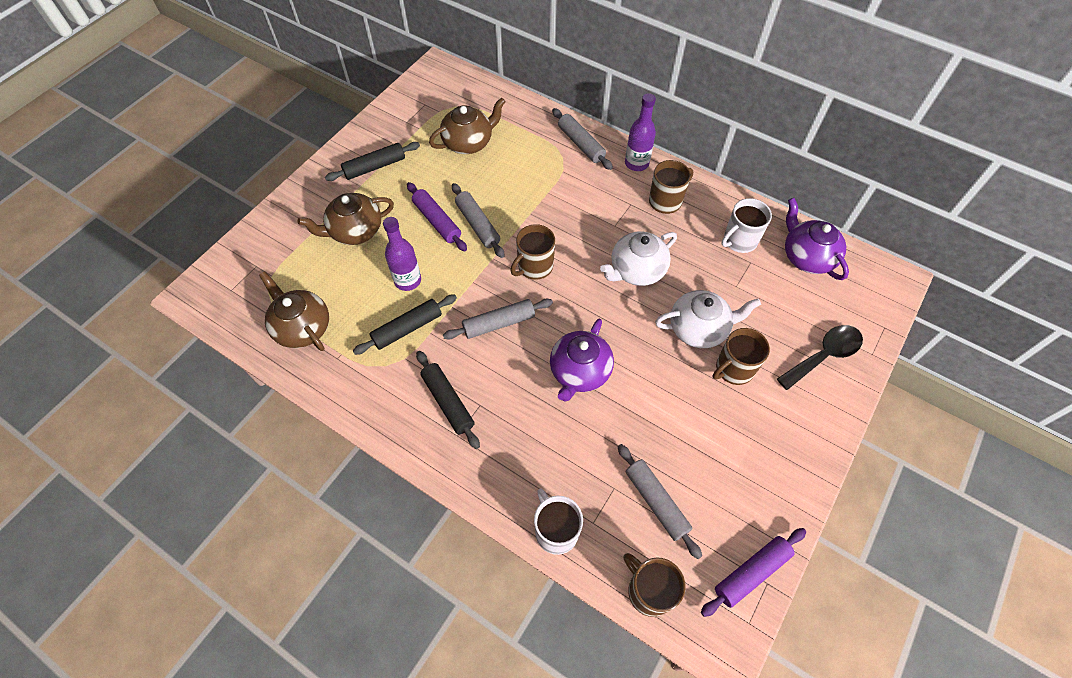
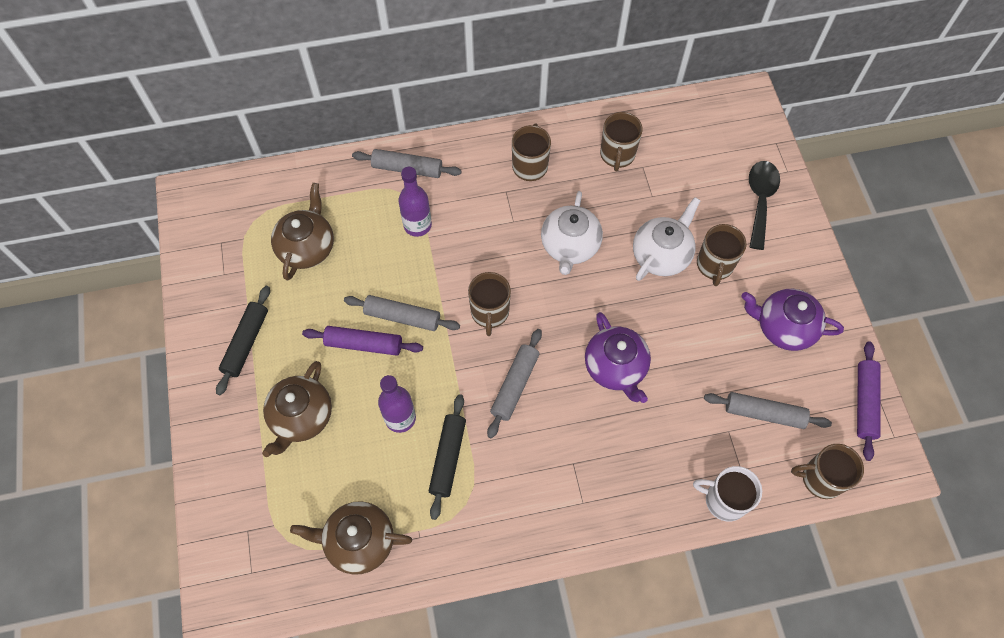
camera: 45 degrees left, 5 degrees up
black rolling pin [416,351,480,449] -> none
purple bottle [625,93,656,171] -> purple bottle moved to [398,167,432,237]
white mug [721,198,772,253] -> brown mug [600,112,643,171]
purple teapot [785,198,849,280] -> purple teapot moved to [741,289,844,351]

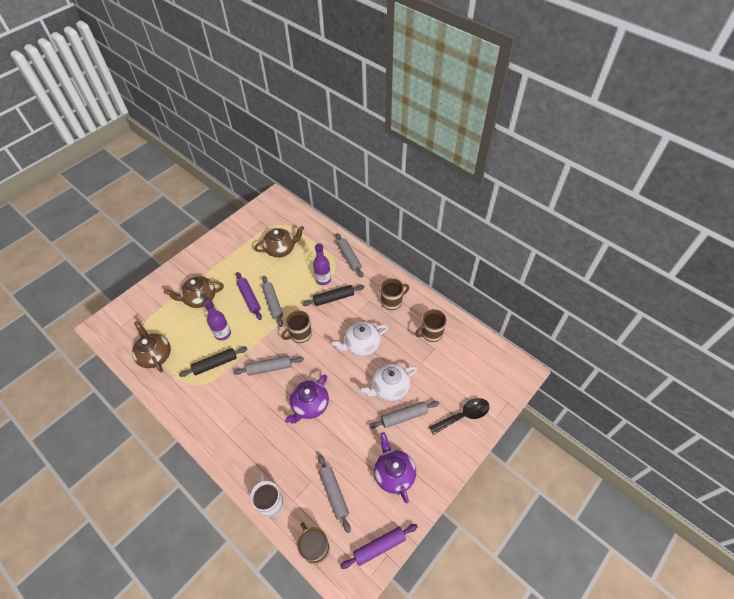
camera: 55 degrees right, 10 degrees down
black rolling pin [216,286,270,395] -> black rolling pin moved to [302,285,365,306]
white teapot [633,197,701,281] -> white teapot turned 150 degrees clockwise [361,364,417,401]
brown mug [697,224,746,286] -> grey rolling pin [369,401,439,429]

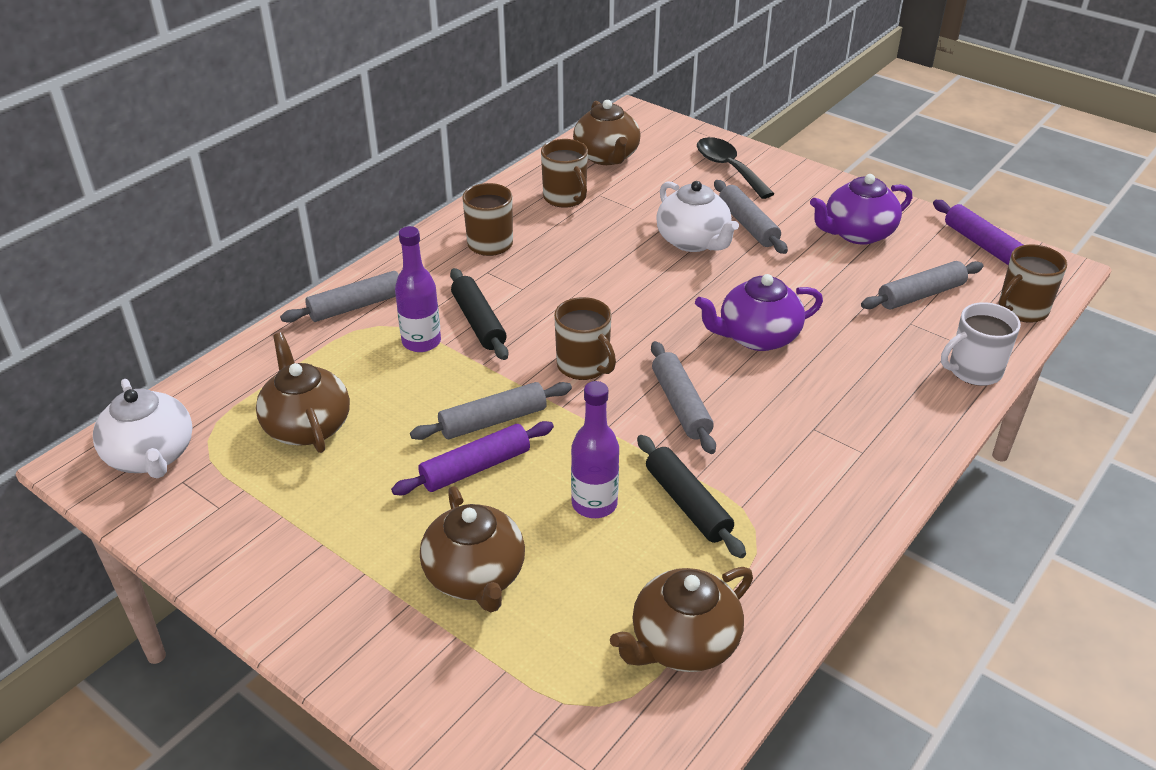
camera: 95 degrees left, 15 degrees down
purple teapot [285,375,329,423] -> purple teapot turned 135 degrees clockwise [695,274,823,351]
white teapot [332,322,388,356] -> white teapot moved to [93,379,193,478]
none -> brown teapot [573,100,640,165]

*****

* [Try it]
Filter the entries above down to the lines that hold the word "left", and copy those lines.

* [Written response]
camera: 45 degrees left, 5 degrees up
camera: 95 degrees left, 15 degrees down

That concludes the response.